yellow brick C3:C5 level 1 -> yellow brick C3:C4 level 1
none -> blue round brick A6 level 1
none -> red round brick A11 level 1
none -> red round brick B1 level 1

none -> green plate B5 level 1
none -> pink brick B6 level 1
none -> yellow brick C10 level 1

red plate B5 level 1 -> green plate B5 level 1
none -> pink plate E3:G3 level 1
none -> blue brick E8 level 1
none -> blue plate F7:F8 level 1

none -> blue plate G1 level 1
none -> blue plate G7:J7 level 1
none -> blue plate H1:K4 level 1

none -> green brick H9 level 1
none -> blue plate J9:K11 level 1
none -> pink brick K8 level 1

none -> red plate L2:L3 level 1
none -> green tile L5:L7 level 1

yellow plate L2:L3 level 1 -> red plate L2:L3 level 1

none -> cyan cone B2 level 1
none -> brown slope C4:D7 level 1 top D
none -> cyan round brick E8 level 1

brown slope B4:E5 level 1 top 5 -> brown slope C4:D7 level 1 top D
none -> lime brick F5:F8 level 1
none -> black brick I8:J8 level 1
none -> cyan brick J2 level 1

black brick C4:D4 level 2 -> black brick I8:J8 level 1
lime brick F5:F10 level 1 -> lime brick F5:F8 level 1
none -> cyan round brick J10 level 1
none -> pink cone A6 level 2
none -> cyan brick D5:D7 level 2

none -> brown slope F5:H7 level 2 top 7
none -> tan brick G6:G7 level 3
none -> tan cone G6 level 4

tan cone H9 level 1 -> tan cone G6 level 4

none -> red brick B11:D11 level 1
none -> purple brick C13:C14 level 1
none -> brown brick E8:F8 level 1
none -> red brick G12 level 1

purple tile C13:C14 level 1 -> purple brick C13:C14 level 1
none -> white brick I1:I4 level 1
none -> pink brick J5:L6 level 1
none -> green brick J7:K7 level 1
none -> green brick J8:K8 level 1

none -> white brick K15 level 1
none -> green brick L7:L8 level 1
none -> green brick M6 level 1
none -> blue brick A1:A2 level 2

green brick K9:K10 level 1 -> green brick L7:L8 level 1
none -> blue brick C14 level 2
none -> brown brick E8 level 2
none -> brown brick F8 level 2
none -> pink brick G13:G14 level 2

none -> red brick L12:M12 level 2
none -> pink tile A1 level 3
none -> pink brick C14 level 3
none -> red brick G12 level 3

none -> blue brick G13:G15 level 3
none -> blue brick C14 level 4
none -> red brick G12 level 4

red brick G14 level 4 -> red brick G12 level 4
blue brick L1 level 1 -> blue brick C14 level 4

Work request — Counting the line that contains "none -> pink plate E3:G3 level 1" as the first, copy exactly every line through the end of the records, and nothing else.

Solved exercise —
none -> pink plate E3:G3 level 1
none -> blue brick E8 level 1
none -> blue plate F7:F8 level 1

none -> blue plate G1 level 1
none -> blue plate G7:J7 level 1
none -> blue plate H1:K4 level 1

none -> green brick H9 level 1
none -> blue plate J9:K11 level 1
none -> pink brick K8 level 1

none -> red plate L2:L3 level 1
none -> green tile L5:L7 level 1

yellow plate L2:L3 level 1 -> red plate L2:L3 level 1

none -> cyan cone B2 level 1
none -> brown slope C4:D7 level 1 top D
none -> cyan round brick E8 level 1

brown slope B4:E5 level 1 top 5 -> brown slope C4:D7 level 1 top D
none -> lime brick F5:F8 level 1
none -> black brick I8:J8 level 1
none -> cyan brick J2 level 1

black brick C4:D4 level 2 -> black brick I8:J8 level 1
lime brick F5:F10 level 1 -> lime brick F5:F8 level 1
none -> cyan round brick J10 level 1
none -> pink cone A6 level 2
none -> cyan brick D5:D7 level 2

none -> brown slope F5:H7 level 2 top 7
none -> tan brick G6:G7 level 3
none -> tan cone G6 level 4

tan cone H9 level 1 -> tan cone G6 level 4

none -> red brick B11:D11 level 1
none -> purple brick C13:C14 level 1
none -> brown brick E8:F8 level 1
none -> red brick G12 level 1

purple tile C13:C14 level 1 -> purple brick C13:C14 level 1
none -> white brick I1:I4 level 1
none -> pink brick J5:L6 level 1
none -> green brick J7:K7 level 1
none -> green brick J8:K8 level 1

none -> white brick K15 level 1
none -> green brick L7:L8 level 1
none -> green brick M6 level 1
none -> blue brick A1:A2 level 2

green brick K9:K10 level 1 -> green brick L7:L8 level 1
none -> blue brick C14 level 2
none -> brown brick E8 level 2
none -> brown brick F8 level 2
none -> pink brick G13:G14 level 2

none -> red brick L12:M12 level 2
none -> pink tile A1 level 3
none -> pink brick C14 level 3
none -> red brick G12 level 3

none -> blue brick G13:G15 level 3
none -> blue brick C14 level 4
none -> red brick G12 level 4

red brick G14 level 4 -> red brick G12 level 4
blue brick L1 level 1 -> blue brick C14 level 4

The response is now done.